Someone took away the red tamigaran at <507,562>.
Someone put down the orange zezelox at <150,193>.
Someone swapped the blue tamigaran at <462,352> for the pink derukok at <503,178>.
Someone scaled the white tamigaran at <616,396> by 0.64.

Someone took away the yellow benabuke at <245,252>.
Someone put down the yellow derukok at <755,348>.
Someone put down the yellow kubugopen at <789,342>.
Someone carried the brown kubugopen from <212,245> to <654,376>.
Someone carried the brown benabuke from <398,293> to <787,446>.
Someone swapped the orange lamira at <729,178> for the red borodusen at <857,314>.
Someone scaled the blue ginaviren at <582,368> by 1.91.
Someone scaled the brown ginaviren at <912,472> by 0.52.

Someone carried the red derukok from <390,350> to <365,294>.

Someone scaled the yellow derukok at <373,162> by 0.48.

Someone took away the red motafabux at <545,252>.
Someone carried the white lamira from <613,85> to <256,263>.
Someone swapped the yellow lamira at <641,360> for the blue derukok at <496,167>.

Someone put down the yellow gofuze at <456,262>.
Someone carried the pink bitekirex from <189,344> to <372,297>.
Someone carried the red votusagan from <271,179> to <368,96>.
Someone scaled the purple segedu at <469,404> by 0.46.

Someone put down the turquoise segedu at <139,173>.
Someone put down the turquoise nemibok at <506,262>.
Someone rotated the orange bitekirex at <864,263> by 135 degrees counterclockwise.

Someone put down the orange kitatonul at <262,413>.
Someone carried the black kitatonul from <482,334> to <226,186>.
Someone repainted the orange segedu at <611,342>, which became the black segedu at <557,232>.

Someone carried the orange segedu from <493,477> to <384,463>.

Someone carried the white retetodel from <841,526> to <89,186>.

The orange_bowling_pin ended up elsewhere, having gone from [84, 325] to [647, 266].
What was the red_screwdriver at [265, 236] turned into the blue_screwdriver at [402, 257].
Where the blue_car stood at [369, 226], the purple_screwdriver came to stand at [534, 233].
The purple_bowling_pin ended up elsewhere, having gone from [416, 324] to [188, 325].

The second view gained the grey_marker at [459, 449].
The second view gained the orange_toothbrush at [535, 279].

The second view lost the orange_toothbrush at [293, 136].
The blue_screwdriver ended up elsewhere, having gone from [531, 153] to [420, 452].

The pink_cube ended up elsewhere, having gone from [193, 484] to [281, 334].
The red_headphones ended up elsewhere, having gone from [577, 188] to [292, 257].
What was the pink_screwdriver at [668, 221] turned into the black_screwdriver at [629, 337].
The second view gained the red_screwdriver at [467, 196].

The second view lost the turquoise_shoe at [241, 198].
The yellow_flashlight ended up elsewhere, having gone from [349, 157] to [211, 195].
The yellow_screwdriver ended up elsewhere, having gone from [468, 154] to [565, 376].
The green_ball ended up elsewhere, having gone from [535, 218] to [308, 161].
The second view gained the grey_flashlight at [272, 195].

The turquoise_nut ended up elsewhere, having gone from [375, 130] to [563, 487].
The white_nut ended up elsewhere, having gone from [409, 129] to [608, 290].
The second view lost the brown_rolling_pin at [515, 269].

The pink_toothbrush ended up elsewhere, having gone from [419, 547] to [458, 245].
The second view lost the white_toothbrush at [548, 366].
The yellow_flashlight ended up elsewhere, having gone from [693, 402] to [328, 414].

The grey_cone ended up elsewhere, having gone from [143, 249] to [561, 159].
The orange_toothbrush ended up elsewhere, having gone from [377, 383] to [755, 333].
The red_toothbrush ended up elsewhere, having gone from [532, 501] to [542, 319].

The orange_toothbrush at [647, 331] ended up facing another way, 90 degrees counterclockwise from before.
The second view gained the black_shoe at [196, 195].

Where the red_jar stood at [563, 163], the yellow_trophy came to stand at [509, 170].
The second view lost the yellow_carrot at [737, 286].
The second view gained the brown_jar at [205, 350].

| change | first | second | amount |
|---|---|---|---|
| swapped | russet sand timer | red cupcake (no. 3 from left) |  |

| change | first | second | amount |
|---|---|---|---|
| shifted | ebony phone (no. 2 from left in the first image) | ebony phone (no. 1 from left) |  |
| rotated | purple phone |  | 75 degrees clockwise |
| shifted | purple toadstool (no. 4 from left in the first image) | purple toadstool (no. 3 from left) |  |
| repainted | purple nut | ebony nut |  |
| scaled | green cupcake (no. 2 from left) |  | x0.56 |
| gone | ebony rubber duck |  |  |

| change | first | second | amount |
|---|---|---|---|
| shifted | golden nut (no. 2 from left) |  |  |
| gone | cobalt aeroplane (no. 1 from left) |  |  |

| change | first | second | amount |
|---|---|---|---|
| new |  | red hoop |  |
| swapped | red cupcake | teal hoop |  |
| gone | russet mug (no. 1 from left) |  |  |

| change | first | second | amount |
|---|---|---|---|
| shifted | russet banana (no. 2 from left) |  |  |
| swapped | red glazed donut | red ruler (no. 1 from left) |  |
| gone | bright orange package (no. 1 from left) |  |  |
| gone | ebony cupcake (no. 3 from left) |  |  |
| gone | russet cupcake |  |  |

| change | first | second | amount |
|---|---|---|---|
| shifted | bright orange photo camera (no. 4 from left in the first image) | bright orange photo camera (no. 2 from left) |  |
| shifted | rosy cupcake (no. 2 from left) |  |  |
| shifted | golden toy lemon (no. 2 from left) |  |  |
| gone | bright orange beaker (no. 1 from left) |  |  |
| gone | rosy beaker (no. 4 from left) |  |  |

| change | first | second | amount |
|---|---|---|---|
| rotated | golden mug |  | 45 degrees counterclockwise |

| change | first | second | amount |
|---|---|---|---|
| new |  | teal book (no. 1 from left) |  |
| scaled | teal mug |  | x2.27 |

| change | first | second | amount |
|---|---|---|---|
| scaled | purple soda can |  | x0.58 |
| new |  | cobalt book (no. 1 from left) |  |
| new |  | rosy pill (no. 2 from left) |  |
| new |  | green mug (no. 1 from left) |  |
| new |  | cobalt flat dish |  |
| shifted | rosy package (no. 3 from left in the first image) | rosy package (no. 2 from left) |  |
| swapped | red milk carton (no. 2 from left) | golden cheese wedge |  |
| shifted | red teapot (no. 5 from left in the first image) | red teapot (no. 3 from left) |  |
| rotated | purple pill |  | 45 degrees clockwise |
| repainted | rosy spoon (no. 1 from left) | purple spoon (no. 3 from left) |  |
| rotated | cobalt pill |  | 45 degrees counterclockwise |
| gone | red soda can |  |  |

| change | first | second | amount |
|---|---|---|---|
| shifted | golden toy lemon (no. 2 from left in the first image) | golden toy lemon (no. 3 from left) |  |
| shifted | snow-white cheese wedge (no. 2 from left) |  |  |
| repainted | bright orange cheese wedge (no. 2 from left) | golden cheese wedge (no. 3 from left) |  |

________

§ Task objective:
Going back to the entries above, set down exactly the lines that begin at the one with "Someone scaled the white" and end at the one with "Someone carried the white retetodel", both included, and nothing else.

§ Reply to the exercise:
Someone scaled the white tamigaran at <616,396> by 0.64.

Someone took away the yellow benabuke at <245,252>.
Someone put down the yellow derukok at <755,348>.
Someone put down the yellow kubugopen at <789,342>.
Someone carried the brown kubugopen from <212,245> to <654,376>.
Someone carried the brown benabuke from <398,293> to <787,446>.
Someone swapped the orange lamira at <729,178> for the red borodusen at <857,314>.
Someone scaled the blue ginaviren at <582,368> by 1.91.
Someone scaled the brown ginaviren at <912,472> by 0.52.

Someone carried the red derukok from <390,350> to <365,294>.

Someone scaled the yellow derukok at <373,162> by 0.48.

Someone took away the red motafabux at <545,252>.
Someone carried the white lamira from <613,85> to <256,263>.
Someone swapped the yellow lamira at <641,360> for the blue derukok at <496,167>.

Someone put down the yellow gofuze at <456,262>.
Someone carried the pink bitekirex from <189,344> to <372,297>.
Someone carried the red votusagan from <271,179> to <368,96>.
Someone scaled the purple segedu at <469,404> by 0.46.

Someone put down the turquoise segedu at <139,173>.
Someone put down the turquoise nemibok at <506,262>.
Someone rotated the orange bitekirex at <864,263> by 135 degrees counterclockwise.

Someone put down the orange kitatonul at <262,413>.
Someone carried the black kitatonul from <482,334> to <226,186>.
Someone repainted the orange segedu at <611,342>, which became the black segedu at <557,232>.

Someone carried the orange segedu from <493,477> to <384,463>.

Someone carried the white retetodel from <841,526> to <89,186>.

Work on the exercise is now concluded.